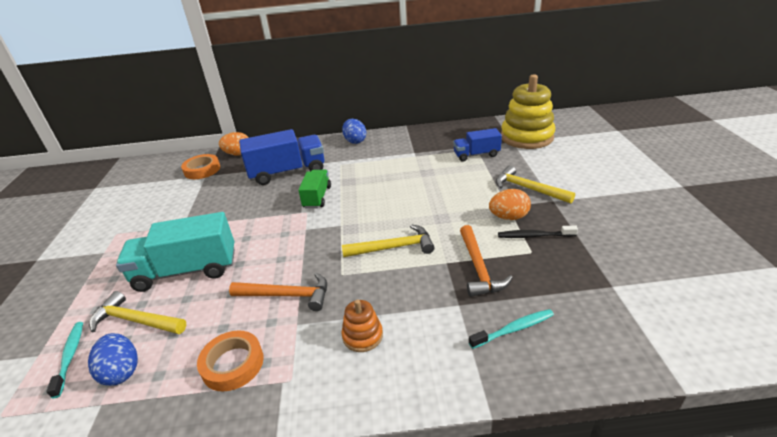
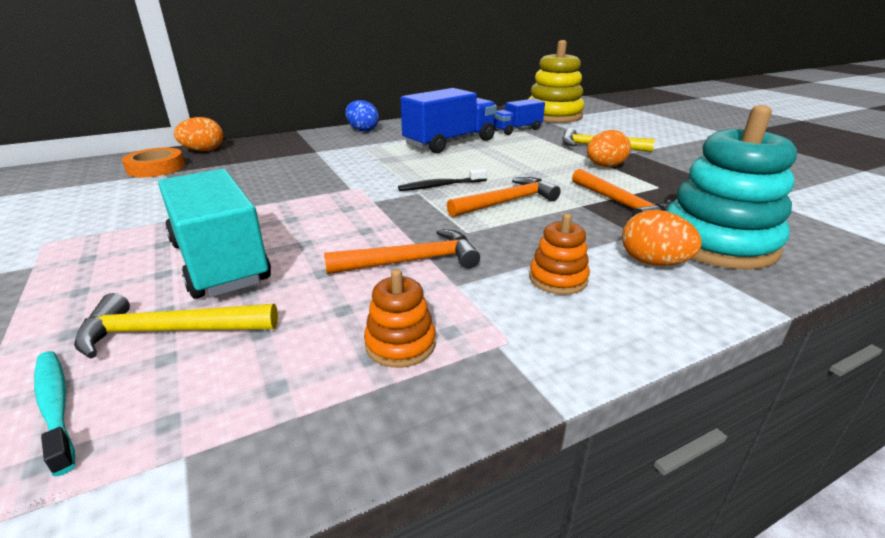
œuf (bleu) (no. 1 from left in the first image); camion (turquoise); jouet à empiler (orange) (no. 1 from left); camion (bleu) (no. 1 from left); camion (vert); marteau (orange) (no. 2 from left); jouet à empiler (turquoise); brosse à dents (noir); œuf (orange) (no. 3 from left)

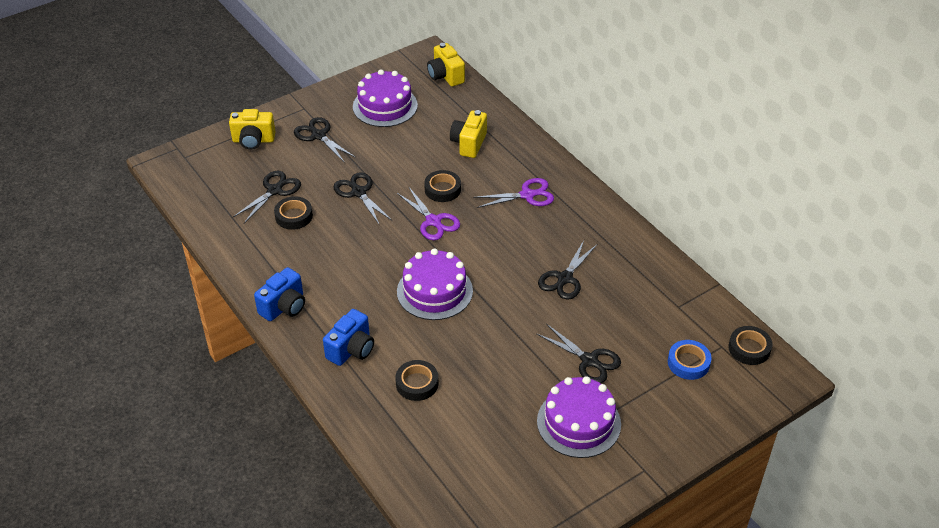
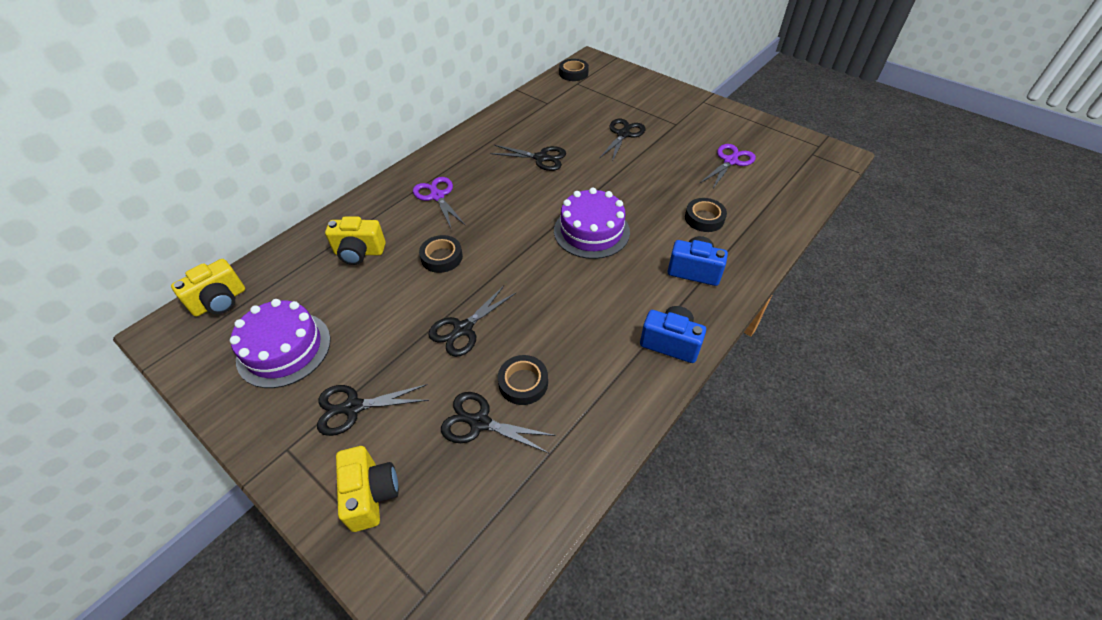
ciseaux (noir) (no. 1 from left); ciseaux (violet) (no. 2 from left); gâteau (violet) (no. 3 from left in the first image); ruban adhésif (bleu)

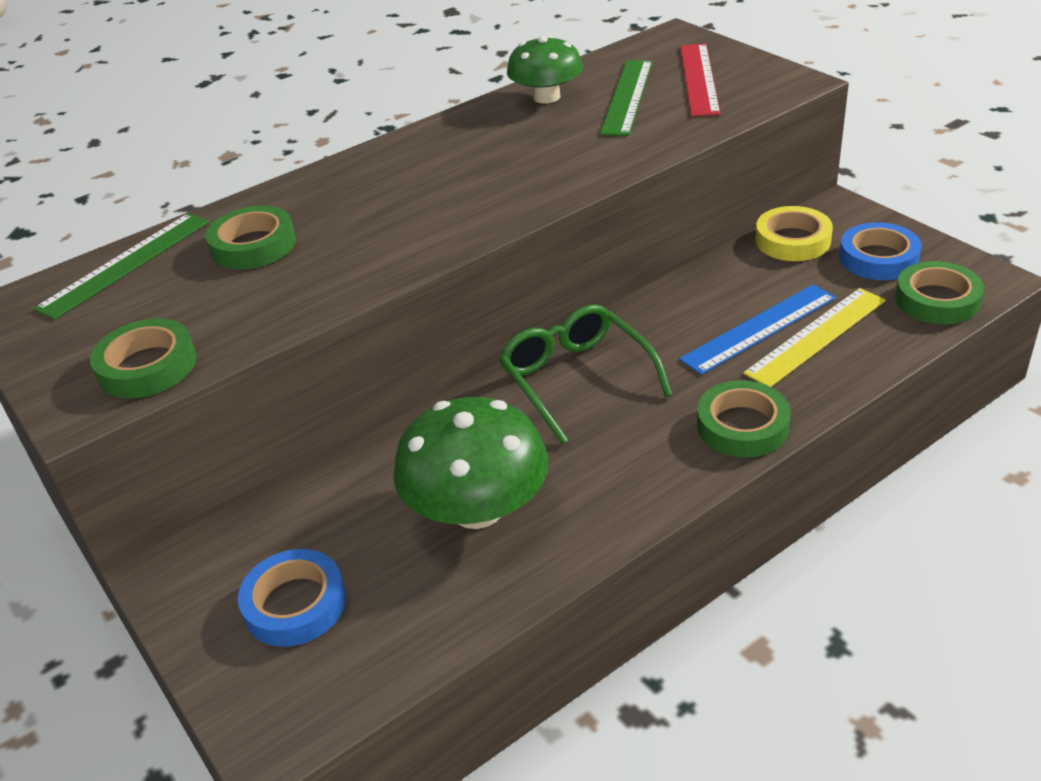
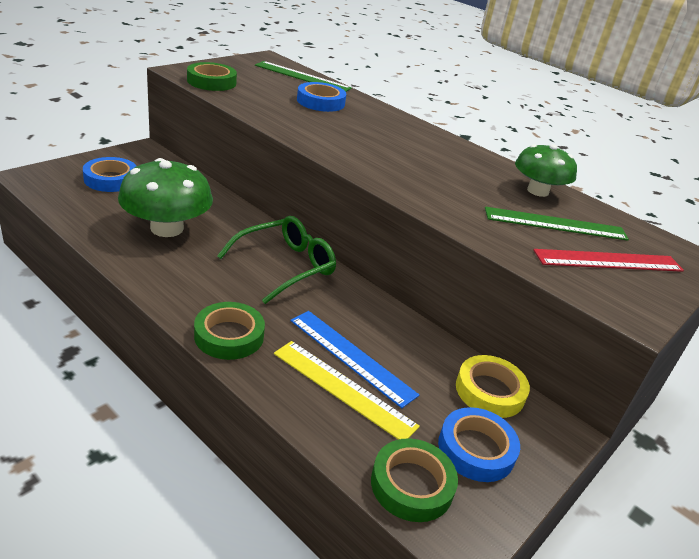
ruban adhésif (bleu) (no. 2 from left)

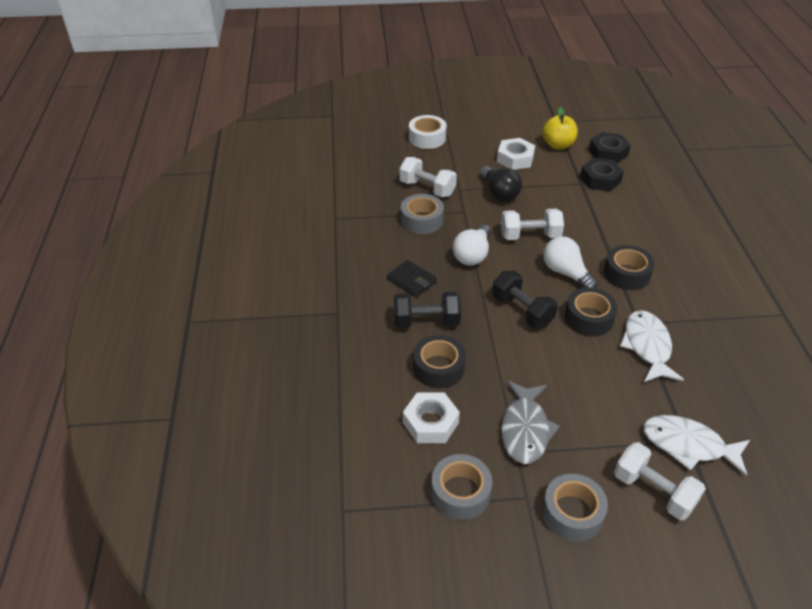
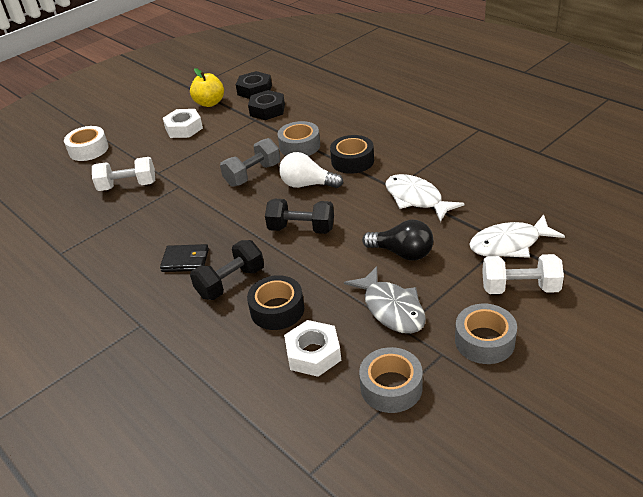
ruban adhésif (gris) (no. 1 from left); ampoule (blanc) (no. 1 from left in the first image); ampoule (noir); haltère (gris); ruban adhésif (noir) (no. 2 from left in the first image)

--

- _Problem requirements_:
Transcribe all the lines above exactly, apart from the pictures.

- _Response_:
œuf (bleu) (no. 1 from left in the first image); camion (turquoise); jouet à empiler (orange) (no. 1 from left); camion (bleu) (no. 1 from left); camion (vert); marteau (orange) (no. 2 from left); jouet à empiler (turquoise); brosse à dents (noir); œuf (orange) (no. 3 from left)

ciseaux (noir) (no. 1 from left); ciseaux (violet) (no. 2 from left); gâteau (violet) (no. 3 from left in the first image); ruban adhésif (bleu)

ruban adhésif (bleu) (no. 2 from left)

ruban adhésif (gris) (no. 1 from left); ampoule (blanc) (no. 1 from left in the first image); ampoule (noir); haltère (gris); ruban adhésif (noir) (no. 2 from left in the first image)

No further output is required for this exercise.